GIVEN INFORMATION -
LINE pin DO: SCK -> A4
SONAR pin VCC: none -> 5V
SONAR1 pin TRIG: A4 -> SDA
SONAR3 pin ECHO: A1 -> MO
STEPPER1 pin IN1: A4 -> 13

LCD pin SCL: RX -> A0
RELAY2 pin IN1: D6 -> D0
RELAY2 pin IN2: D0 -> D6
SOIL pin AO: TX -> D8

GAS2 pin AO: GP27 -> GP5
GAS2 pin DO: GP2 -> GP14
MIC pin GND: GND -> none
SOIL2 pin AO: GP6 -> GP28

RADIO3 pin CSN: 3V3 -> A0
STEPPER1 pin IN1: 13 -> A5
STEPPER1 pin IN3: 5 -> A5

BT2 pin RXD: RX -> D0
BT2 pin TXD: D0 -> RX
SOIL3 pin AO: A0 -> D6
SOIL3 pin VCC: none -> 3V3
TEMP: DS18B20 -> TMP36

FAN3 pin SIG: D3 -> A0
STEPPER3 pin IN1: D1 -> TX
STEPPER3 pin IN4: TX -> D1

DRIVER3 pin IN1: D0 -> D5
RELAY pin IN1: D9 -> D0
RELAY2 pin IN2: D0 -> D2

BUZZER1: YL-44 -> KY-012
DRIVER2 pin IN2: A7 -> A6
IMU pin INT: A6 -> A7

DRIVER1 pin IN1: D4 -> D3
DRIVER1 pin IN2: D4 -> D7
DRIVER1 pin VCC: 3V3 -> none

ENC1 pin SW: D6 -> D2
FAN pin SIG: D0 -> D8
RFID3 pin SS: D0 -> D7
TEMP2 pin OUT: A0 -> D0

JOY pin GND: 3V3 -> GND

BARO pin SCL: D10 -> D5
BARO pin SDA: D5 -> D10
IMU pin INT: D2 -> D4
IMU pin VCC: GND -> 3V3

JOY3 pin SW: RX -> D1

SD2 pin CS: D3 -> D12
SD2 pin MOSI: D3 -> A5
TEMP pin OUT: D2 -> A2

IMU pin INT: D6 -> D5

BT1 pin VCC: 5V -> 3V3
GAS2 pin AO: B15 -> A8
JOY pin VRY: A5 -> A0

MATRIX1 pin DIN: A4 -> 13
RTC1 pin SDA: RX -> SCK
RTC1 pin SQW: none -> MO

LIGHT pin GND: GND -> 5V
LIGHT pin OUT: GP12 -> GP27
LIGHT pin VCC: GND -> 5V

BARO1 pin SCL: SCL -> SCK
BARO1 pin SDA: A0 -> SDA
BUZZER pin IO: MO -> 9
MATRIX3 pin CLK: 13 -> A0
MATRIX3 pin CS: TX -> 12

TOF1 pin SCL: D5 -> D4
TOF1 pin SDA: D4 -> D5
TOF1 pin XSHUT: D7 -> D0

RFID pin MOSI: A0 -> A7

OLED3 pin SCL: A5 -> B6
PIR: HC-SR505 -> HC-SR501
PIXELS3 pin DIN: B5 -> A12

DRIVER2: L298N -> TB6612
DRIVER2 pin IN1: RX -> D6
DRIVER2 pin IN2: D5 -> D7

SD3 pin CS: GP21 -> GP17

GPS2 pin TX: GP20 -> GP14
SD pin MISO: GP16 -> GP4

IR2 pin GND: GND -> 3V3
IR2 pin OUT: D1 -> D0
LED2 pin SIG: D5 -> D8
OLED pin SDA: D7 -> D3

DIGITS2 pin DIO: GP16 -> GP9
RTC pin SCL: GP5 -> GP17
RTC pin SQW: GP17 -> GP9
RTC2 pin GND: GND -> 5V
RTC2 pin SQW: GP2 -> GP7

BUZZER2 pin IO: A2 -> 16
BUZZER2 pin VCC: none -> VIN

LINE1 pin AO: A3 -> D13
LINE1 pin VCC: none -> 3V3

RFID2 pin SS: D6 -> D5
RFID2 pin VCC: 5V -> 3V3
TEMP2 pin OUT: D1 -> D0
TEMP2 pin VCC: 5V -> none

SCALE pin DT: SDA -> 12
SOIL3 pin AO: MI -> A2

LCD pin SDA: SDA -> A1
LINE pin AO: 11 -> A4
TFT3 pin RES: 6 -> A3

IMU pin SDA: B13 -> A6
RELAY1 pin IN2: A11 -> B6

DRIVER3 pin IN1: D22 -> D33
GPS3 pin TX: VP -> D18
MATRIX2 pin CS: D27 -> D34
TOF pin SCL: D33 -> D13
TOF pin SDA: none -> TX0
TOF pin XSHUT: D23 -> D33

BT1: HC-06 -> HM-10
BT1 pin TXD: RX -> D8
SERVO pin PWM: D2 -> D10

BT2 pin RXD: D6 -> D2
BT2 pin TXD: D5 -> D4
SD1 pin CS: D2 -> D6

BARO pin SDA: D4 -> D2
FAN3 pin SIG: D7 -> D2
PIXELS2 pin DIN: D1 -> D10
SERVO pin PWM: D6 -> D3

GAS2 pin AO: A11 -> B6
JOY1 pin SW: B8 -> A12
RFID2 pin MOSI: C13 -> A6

EXERCISE AIM - Starting from the line containing "SERVO pin PWM: D2 -> D10", repeat each line through the end of the entries, exactly.

OUTPUT FOR THIS EXERCISE -
SERVO pin PWM: D2 -> D10

BT2 pin RXD: D6 -> D2
BT2 pin TXD: D5 -> D4
SD1 pin CS: D2 -> D6

BARO pin SDA: D4 -> D2
FAN3 pin SIG: D7 -> D2
PIXELS2 pin DIN: D1 -> D10
SERVO pin PWM: D6 -> D3

GAS2 pin AO: A11 -> B6
JOY1 pin SW: B8 -> A12
RFID2 pin MOSI: C13 -> A6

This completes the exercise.